▶ _What is expected_
When you retype the entries, keep each one exact and leave out the pictures.

(Difference listings)
"""

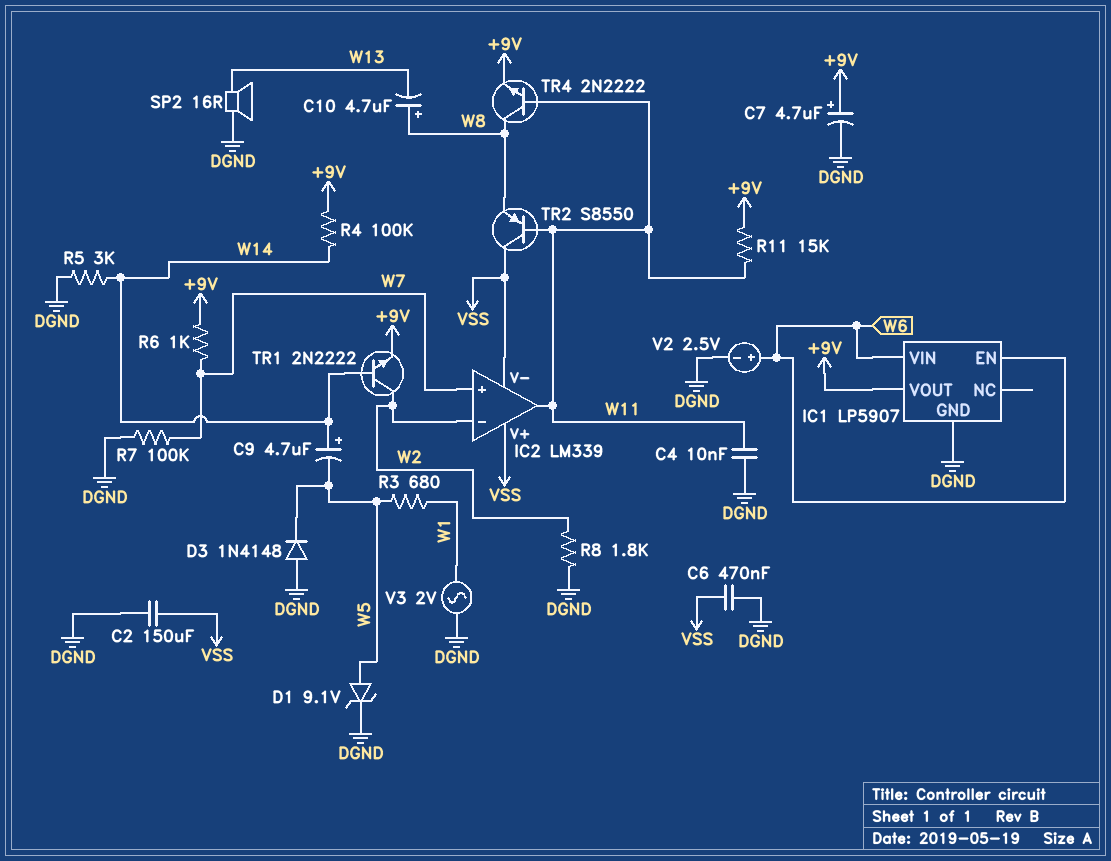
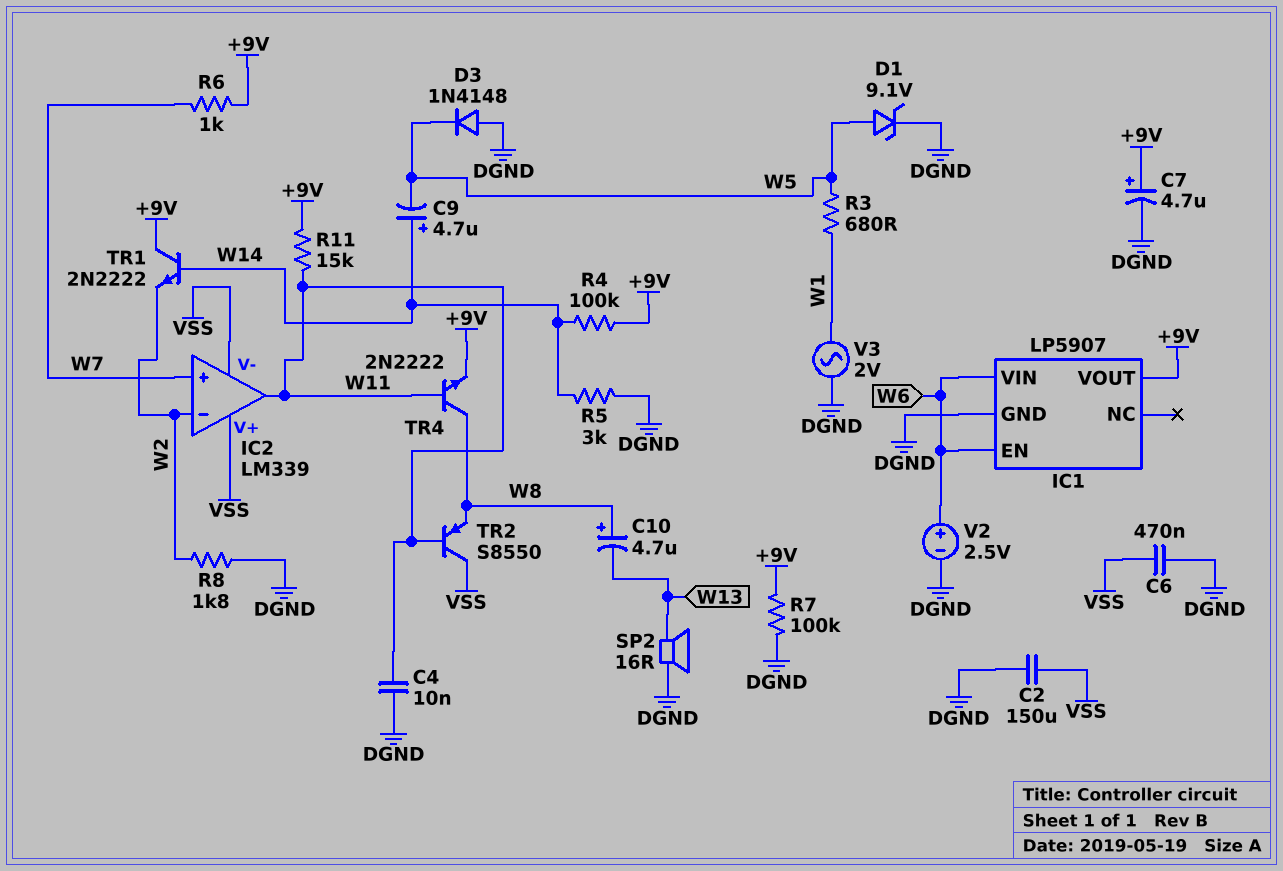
R7: 100k (DGND, W7) -> 100k (+9V, DGND)
TR1: NPN 2N2222 (B W14, C W2, E +9V) -> NPN 2N2222 (B W14, C +9V, E W2)

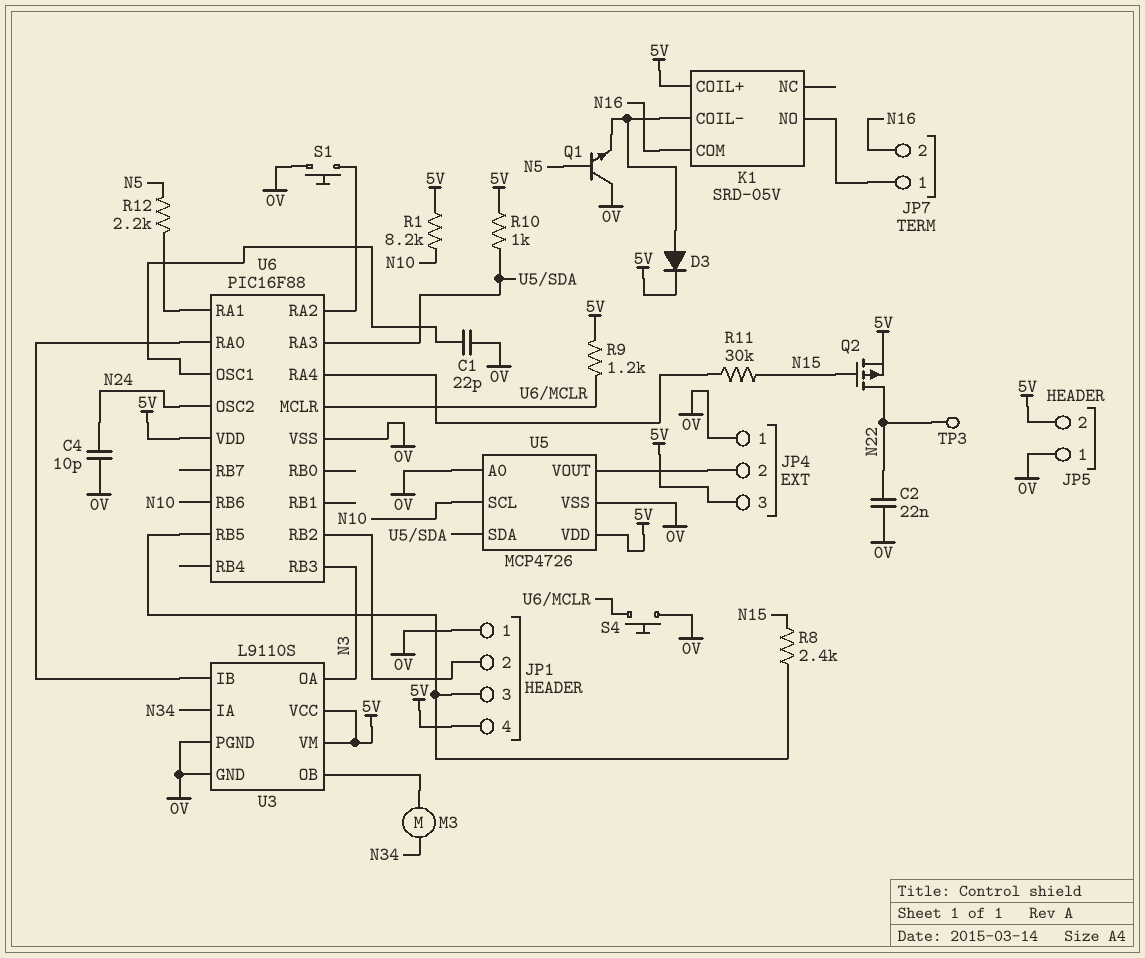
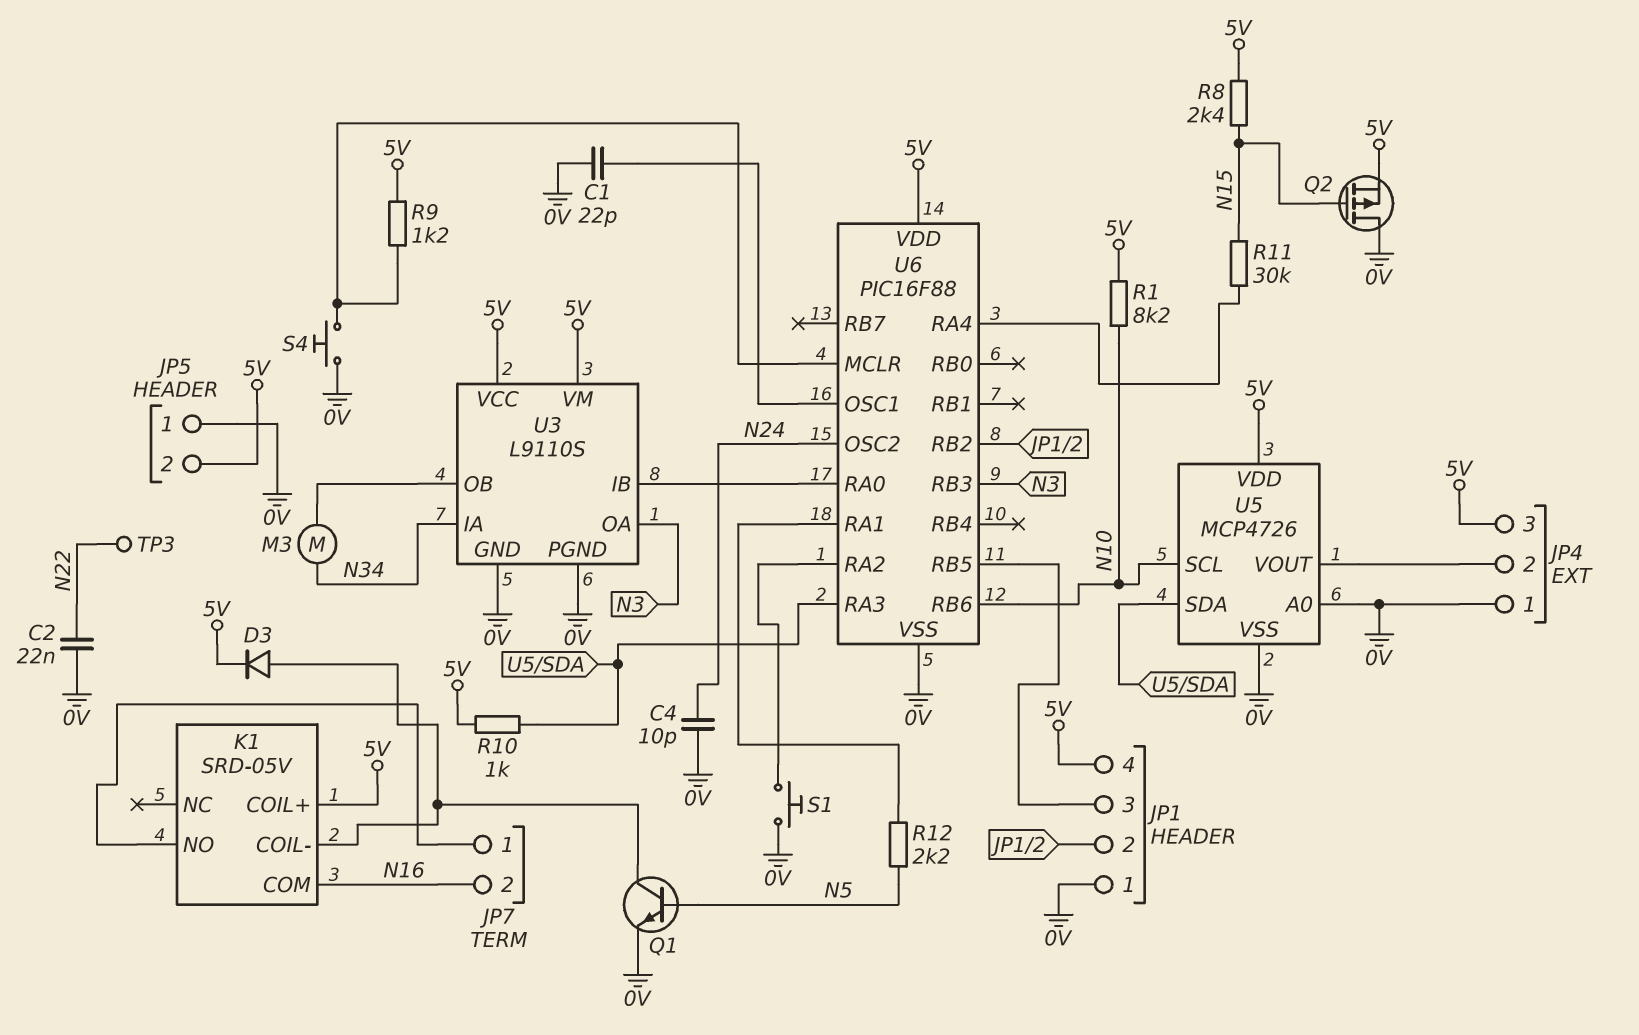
Q1: NPN (B N5, C 0V, E K1/COIL-) -> NPN (B N5, C K1/COIL-, E 0V)
Q2: PMOS (G N15, D N22, S 5V) -> PMOS (G N15, D 0V, S 5V)
R8: 2.4k (JP1/3, N15) -> 2.4k (5V, N15)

"""

▶ _Problem solution_
R7: 100k (DGND, W7) -> 100k (+9V, DGND)
TR1: NPN 2N2222 (B W14, C W2, E +9V) -> NPN 2N2222 (B W14, C +9V, E W2)

Q1: NPN (B N5, C 0V, E K1/COIL-) -> NPN (B N5, C K1/COIL-, E 0V)
Q2: PMOS (G N15, D N22, S 5V) -> PMOS (G N15, D 0V, S 5V)
R8: 2.4k (JP1/3, N15) -> 2.4k (5V, N15)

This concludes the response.